• **Exercise aim**:
Would you please repeat all of the data exactly, omitting the pictures?

• **Dataset excerpt**:
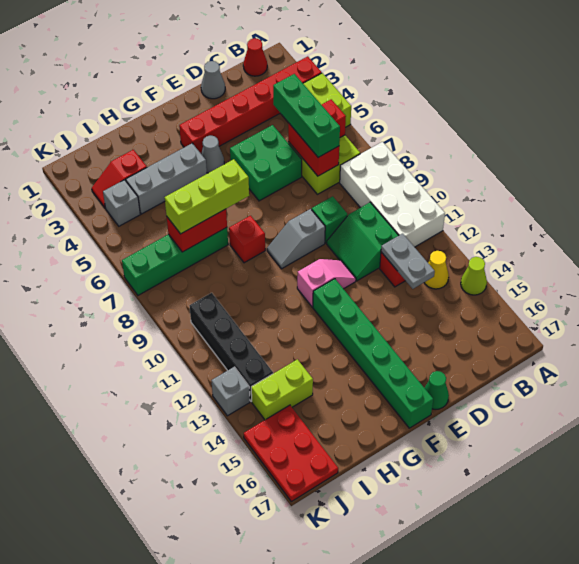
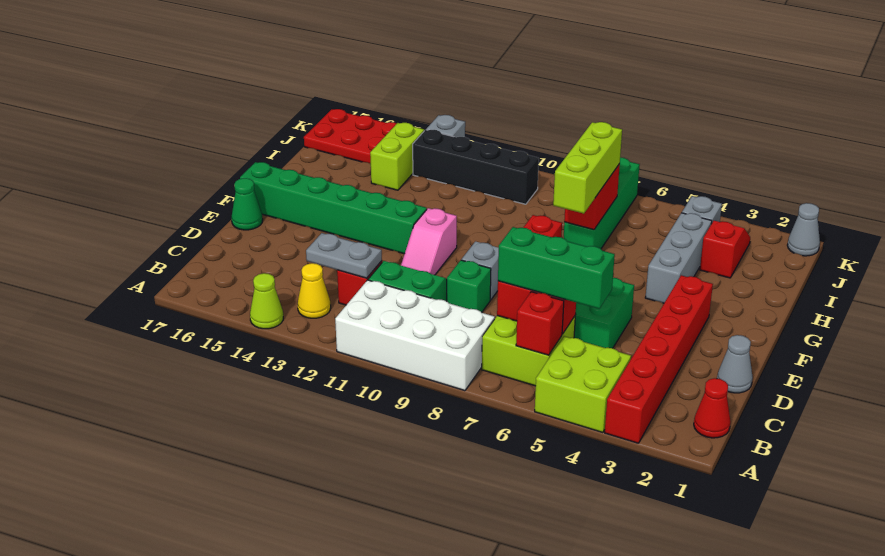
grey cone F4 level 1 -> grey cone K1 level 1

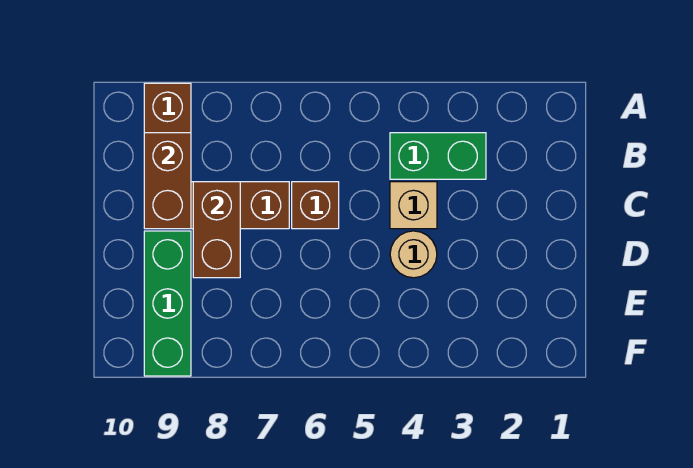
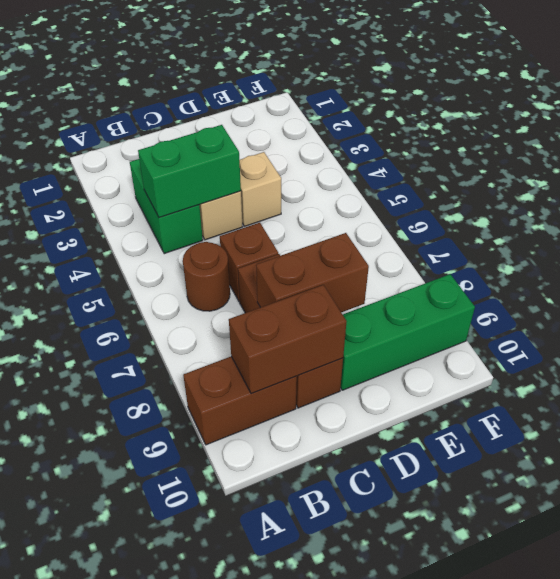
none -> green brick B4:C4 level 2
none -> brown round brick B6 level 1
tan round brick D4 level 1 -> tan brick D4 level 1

• **Answer box**:
grey cone F4 level 1 -> grey cone K1 level 1

none -> green brick B4:C4 level 2
none -> brown round brick B6 level 1
tan round brick D4 level 1 -> tan brick D4 level 1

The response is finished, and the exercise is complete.